Exercise directions -
Report back every line of the entries that contains "green", exactly as written.

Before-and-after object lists
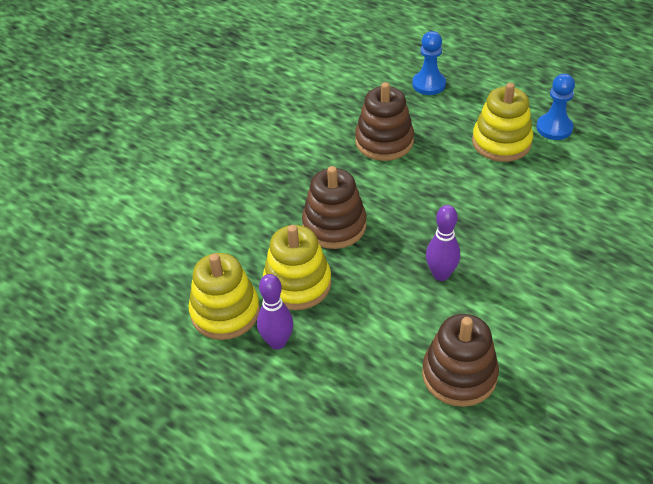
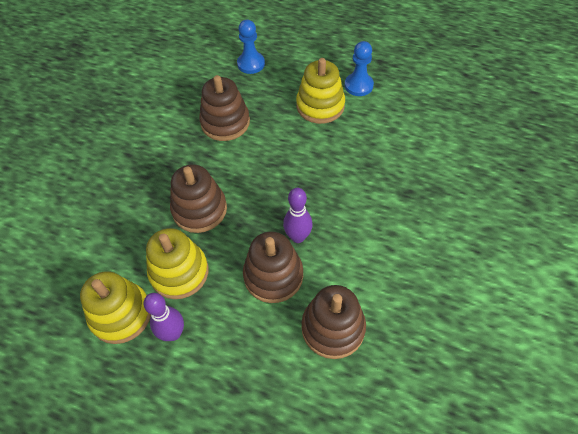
camera: 15 degrees left, 10 degrees up
(403, 308) = (273, 276): none -> brown stacking toy

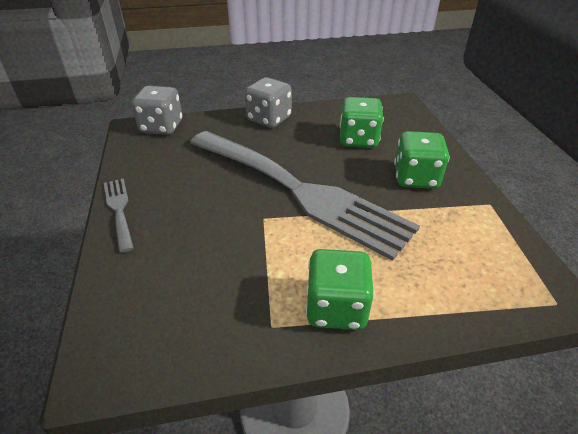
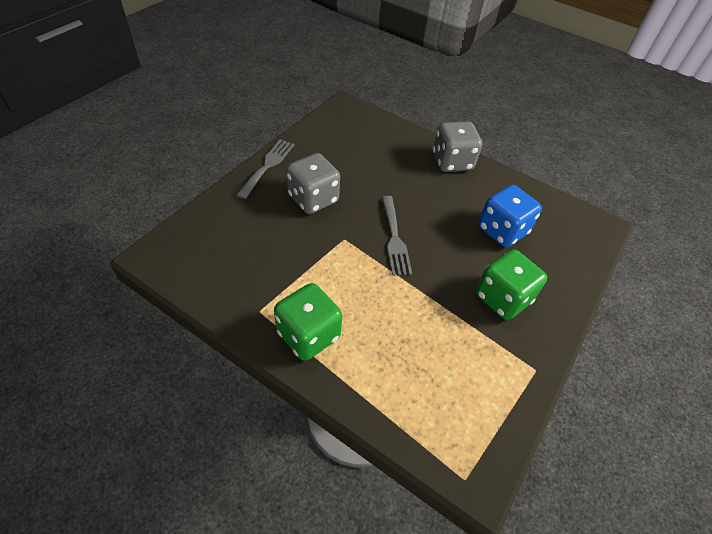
camera: 40 degrees right, 10 degrees up
(161, 127) = (364, 118): grey dice -> grey dice (313, 199)
(300, 191) = (394, 238): grey fork -> grey fork, size x0.40
(358, 139) = (502, 230): green dice -> blue dice

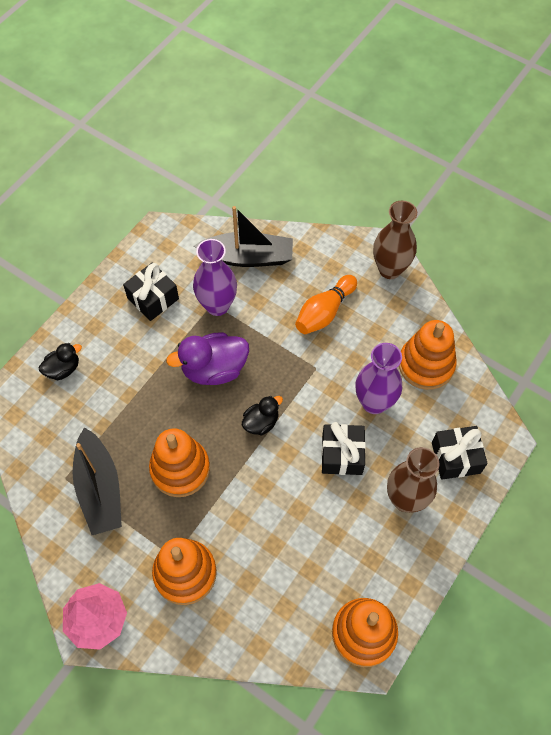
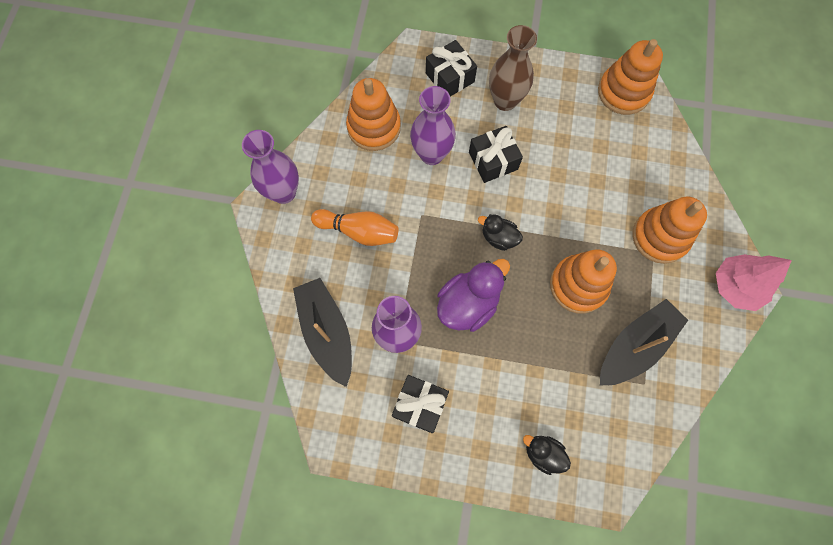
camera: 115 degrees left, 10 degrees up
(214, 369) = (468, 304): purple duck -> purple duck turned 90 degrees counterclockwise
(390, 269) = (283, 192): brown vase -> purple vase

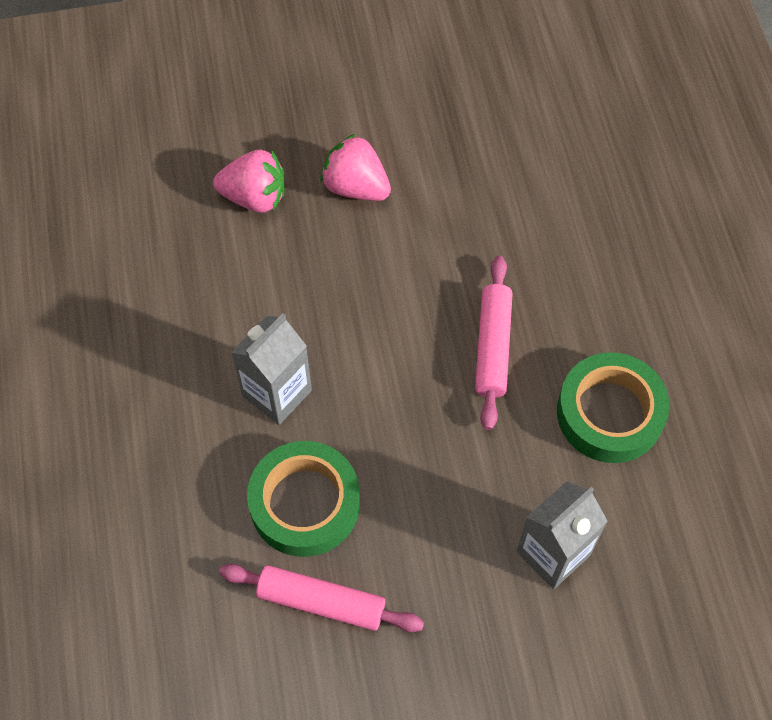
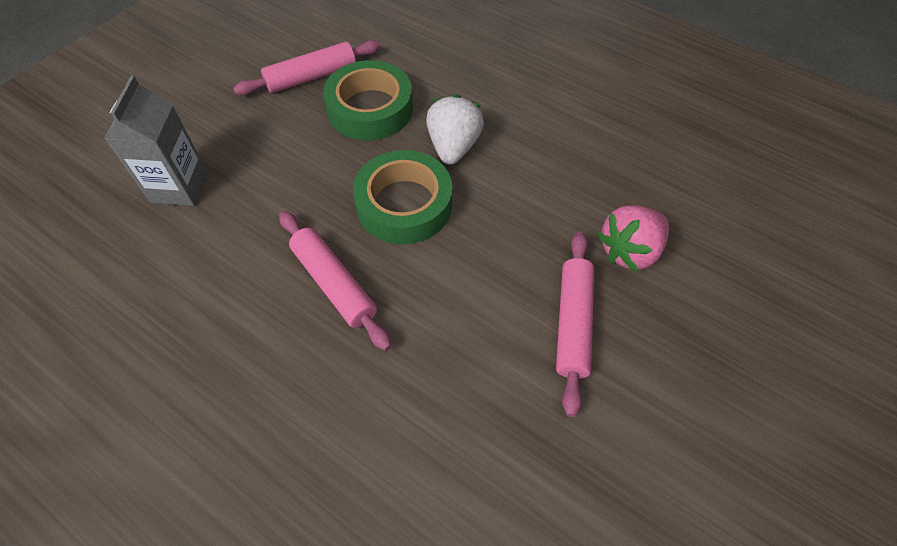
camera: 135 degrees right, 5 degrees down
(277, 393) = (453, 147): grey carton -> white strawberry
(356, 187) = (572, 323): pink strawberry -> pink rolling pin
(609, 413) = (196, 305): green tape -> green tape (404, 204)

Exercise result -
(358, 139) = (502, 230): green dice -> blue dice
(609, 413) = (196, 305): green tape -> green tape (404, 204)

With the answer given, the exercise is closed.